> Aim of the task
For the data below, restate word for word only the lines from the line containing "building: [220,103,279,159] -> none" through the line containing "building: [422,361,450,407] ->", both ends included.

> Data to examine
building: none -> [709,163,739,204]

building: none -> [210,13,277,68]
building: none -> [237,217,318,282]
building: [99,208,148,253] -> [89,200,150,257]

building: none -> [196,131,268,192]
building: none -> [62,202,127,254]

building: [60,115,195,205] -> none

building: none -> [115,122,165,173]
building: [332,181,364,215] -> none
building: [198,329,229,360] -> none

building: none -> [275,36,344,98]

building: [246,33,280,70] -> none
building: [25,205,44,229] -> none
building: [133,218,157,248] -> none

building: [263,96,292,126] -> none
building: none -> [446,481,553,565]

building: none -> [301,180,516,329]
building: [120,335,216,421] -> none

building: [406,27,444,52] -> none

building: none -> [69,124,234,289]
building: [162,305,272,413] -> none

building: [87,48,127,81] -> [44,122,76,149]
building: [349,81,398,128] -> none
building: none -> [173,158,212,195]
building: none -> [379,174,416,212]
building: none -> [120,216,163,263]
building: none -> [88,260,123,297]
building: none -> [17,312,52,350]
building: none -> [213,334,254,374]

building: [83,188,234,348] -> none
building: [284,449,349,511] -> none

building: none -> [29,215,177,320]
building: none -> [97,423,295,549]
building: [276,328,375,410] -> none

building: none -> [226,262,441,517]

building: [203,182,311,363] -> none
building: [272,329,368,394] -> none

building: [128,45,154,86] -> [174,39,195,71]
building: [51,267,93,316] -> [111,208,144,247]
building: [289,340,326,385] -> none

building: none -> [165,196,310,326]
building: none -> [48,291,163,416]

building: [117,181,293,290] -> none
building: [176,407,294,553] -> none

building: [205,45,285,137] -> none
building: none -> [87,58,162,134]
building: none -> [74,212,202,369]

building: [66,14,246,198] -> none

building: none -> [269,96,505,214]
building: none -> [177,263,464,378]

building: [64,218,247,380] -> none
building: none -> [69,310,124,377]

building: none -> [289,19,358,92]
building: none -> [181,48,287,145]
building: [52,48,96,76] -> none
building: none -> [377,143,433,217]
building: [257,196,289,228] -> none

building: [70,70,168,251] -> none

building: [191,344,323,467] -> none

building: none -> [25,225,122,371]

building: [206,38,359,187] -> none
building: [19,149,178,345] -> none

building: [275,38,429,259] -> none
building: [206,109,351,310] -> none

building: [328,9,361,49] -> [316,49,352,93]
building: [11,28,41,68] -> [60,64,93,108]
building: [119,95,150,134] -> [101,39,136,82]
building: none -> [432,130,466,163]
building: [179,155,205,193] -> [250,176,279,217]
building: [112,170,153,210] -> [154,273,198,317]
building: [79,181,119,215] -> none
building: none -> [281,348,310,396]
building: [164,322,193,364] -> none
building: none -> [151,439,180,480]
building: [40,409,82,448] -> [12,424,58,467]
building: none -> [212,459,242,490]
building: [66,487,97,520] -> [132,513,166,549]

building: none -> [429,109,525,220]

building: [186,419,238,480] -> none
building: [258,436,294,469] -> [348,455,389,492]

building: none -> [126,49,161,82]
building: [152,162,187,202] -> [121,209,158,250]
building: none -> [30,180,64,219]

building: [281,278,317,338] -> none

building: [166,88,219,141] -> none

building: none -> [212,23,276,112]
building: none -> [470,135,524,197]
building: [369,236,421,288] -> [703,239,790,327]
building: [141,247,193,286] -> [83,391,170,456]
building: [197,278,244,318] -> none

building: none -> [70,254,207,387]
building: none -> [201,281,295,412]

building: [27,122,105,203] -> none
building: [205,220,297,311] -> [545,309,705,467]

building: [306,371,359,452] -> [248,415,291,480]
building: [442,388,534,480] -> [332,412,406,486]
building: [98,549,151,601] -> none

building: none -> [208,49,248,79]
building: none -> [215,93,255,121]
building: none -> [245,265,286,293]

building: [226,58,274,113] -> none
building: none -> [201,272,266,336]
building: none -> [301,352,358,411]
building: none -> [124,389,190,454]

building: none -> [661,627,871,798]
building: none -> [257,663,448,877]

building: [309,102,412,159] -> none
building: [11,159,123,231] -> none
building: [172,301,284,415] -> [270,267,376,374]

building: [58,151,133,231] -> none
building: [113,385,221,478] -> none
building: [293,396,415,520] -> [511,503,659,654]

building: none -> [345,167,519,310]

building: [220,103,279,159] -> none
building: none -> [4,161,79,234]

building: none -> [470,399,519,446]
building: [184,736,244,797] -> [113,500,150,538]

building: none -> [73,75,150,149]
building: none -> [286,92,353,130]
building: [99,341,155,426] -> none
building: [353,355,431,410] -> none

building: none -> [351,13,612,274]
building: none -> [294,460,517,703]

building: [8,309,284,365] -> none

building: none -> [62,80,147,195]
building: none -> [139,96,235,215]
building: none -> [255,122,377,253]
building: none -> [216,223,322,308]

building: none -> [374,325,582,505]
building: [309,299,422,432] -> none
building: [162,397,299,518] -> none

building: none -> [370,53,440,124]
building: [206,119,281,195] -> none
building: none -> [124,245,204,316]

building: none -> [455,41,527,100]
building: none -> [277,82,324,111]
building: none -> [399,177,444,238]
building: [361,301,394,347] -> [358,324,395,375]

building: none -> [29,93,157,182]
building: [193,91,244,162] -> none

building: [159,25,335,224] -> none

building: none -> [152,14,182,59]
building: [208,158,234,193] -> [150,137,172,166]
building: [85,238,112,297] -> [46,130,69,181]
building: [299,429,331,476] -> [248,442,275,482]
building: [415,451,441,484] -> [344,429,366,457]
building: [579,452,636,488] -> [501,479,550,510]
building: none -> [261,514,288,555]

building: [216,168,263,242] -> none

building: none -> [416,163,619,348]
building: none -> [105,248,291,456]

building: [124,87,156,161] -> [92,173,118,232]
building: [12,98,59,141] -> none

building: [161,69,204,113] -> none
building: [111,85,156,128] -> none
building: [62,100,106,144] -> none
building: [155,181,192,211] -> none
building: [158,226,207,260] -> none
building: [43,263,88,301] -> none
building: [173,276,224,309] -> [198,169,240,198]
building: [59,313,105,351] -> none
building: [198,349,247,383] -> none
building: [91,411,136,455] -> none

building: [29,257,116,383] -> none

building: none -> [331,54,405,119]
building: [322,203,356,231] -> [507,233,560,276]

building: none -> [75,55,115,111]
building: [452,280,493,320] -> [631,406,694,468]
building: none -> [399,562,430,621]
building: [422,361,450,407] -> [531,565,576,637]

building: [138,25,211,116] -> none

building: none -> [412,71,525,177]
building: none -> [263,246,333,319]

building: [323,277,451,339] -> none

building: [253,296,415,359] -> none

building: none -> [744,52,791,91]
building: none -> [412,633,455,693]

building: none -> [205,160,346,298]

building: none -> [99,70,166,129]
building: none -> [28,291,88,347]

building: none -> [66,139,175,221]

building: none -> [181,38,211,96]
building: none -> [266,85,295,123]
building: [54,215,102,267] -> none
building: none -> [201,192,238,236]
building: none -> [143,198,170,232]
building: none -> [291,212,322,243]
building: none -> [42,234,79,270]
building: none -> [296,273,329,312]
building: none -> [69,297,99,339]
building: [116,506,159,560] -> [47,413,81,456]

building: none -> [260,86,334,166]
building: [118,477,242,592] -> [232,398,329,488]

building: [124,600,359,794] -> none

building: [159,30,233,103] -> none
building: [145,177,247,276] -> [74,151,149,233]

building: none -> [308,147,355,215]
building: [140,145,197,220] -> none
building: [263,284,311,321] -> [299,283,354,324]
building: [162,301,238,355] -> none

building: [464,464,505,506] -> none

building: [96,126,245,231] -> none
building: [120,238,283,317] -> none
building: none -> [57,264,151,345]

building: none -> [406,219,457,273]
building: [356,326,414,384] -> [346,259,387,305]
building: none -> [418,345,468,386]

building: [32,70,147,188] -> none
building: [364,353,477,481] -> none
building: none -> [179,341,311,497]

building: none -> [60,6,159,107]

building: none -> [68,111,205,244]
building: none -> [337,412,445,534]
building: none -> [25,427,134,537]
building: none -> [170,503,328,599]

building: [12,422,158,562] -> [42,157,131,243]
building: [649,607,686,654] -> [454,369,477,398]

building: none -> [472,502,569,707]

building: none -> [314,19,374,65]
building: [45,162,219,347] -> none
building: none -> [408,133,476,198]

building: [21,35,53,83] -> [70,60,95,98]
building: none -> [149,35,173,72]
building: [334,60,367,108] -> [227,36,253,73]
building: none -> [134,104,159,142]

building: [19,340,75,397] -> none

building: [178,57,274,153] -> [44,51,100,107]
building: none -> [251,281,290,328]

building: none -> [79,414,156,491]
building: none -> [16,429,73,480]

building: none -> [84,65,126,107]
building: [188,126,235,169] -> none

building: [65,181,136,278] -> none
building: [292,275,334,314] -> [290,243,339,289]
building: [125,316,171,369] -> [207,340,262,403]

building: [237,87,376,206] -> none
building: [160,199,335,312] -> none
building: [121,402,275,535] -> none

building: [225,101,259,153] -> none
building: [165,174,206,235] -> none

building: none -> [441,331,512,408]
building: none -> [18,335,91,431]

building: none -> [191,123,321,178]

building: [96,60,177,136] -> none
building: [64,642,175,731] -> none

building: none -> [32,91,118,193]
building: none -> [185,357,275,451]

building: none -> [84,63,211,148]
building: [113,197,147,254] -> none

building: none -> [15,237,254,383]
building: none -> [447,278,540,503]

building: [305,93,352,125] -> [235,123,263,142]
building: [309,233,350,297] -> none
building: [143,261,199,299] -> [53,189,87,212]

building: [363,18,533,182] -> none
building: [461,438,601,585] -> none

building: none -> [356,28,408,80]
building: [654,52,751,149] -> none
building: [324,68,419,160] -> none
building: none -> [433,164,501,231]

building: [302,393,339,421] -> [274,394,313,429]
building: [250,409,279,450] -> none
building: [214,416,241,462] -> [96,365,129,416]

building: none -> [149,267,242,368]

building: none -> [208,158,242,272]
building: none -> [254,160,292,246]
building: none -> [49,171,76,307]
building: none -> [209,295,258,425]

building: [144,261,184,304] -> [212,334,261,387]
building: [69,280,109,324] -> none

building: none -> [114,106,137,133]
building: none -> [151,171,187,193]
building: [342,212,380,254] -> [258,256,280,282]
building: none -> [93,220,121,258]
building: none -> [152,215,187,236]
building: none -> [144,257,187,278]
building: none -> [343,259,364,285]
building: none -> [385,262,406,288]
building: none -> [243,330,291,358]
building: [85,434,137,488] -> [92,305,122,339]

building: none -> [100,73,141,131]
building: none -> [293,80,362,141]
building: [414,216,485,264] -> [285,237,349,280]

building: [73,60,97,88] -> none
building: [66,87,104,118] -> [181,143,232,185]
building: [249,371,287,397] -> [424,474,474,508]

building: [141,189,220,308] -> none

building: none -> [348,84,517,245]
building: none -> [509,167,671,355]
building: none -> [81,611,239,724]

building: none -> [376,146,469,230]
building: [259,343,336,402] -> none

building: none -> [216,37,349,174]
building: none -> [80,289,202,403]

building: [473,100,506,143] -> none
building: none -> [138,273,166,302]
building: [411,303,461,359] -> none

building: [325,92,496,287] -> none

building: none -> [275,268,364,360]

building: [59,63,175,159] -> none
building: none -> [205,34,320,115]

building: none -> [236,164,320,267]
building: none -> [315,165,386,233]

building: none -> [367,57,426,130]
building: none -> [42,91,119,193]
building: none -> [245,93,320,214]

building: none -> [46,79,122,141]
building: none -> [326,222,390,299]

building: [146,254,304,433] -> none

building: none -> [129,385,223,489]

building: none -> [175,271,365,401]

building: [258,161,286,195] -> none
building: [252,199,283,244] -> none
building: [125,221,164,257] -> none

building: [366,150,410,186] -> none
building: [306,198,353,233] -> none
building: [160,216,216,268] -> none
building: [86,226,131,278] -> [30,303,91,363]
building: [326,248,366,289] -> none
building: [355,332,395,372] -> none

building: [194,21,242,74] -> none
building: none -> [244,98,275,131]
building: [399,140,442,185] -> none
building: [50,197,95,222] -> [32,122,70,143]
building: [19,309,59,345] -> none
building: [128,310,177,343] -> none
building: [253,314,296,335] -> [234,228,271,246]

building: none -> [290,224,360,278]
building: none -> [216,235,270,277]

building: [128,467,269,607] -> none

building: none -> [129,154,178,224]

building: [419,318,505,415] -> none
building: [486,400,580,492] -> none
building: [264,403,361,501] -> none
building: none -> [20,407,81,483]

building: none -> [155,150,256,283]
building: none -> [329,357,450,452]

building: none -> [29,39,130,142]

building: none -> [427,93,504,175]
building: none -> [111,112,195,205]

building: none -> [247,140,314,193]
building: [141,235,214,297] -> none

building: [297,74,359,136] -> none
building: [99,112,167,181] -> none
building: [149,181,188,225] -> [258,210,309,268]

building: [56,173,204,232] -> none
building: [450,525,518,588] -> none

> Task result
building: [220,103,279,159] -> none
building: none -> [4,161,79,234]

building: none -> [470,399,519,446]
building: [184,736,244,797] -> [113,500,150,538]

building: none -> [73,75,150,149]
building: none -> [286,92,353,130]
building: [99,341,155,426] -> none
building: [353,355,431,410] -> none

building: none -> [351,13,612,274]
building: none -> [294,460,517,703]

building: [8,309,284,365] -> none

building: none -> [62,80,147,195]
building: none -> [139,96,235,215]
building: none -> [255,122,377,253]
building: none -> [216,223,322,308]

building: none -> [374,325,582,505]
building: [309,299,422,432] -> none
building: [162,397,299,518] -> none

building: none -> [370,53,440,124]
building: [206,119,281,195] -> none
building: none -> [124,245,204,316]

building: none -> [455,41,527,100]
building: none -> [277,82,324,111]
building: none -> [399,177,444,238]
building: [361,301,394,347] -> [358,324,395,375]

building: none -> [29,93,157,182]
building: [193,91,244,162] -> none

building: [159,25,335,224] -> none

building: none -> [152,14,182,59]
building: [208,158,234,193] -> [150,137,172,166]
building: [85,238,112,297] -> [46,130,69,181]
building: [299,429,331,476] -> [248,442,275,482]
building: [415,451,441,484] -> [344,429,366,457]
building: [579,452,636,488] -> [501,479,550,510]
building: none -> [261,514,288,555]

building: [216,168,263,242] -> none

building: none -> [416,163,619,348]
building: none -> [105,248,291,456]

building: [124,87,156,161] -> [92,173,118,232]
building: [12,98,59,141] -> none

building: [161,69,204,113] -> none
building: [111,85,156,128] -> none
building: [62,100,106,144] -> none
building: [155,181,192,211] -> none
building: [158,226,207,260] -> none
building: [43,263,88,301] -> none
building: [173,276,224,309] -> [198,169,240,198]
building: [59,313,105,351] -> none
building: [198,349,247,383] -> none
building: [91,411,136,455] -> none

building: [29,257,116,383] -> none

building: none -> [331,54,405,119]
building: [322,203,356,231] -> [507,233,560,276]

building: none -> [75,55,115,111]
building: [452,280,493,320] -> [631,406,694,468]
building: none -> [399,562,430,621]
building: [422,361,450,407] -> [531,565,576,637]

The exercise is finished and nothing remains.